━━━━━ Source records ━━━━━

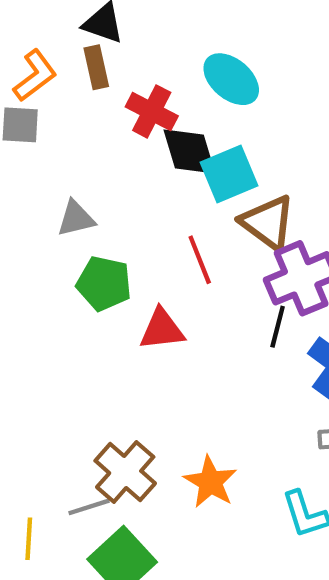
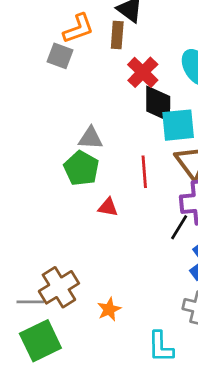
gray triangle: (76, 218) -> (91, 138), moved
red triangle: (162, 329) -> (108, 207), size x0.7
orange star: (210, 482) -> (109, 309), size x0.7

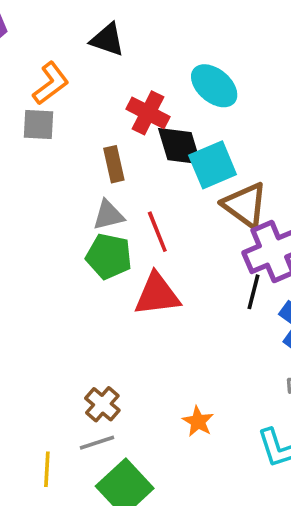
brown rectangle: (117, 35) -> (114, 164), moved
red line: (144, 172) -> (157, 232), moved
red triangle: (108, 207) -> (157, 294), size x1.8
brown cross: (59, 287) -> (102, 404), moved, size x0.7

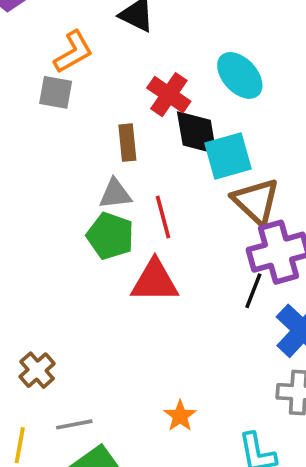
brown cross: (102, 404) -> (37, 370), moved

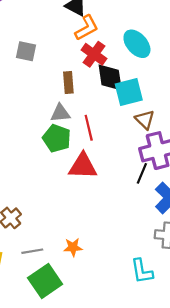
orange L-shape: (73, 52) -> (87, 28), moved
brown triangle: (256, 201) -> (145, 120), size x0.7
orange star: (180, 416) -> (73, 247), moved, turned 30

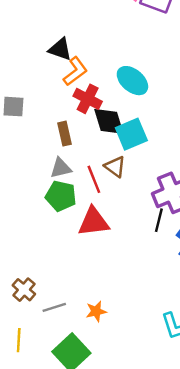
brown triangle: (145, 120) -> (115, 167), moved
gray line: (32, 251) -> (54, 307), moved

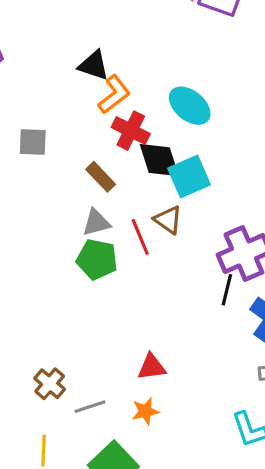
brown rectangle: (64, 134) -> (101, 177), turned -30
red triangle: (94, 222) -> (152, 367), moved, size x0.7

━━━━━
━━━━━ Source records ━━━━━

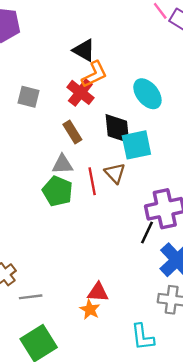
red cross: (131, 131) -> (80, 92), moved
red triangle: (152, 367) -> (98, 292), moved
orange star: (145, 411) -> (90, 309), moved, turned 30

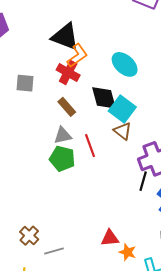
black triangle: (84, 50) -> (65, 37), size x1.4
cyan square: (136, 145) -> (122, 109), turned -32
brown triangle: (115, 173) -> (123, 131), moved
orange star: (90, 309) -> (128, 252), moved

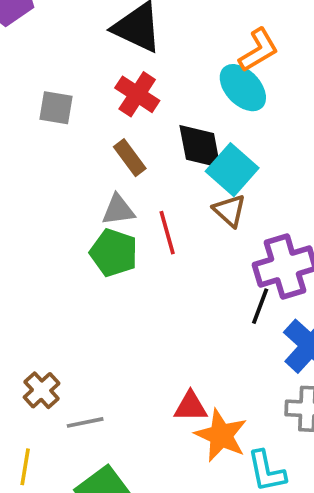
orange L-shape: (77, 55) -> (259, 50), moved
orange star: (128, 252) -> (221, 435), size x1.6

━━━━━

§ **Task brief**: All lines above between those holding "brown rectangle: (64, 134)" and "red triangle: (94, 222)", inclusive, must be set down unchanged, and no other line may be included.

§ **Expected output**:
brown rectangle: (64, 134) -> (101, 177), turned -30
red triangle: (94, 222) -> (152, 367), moved, size x0.7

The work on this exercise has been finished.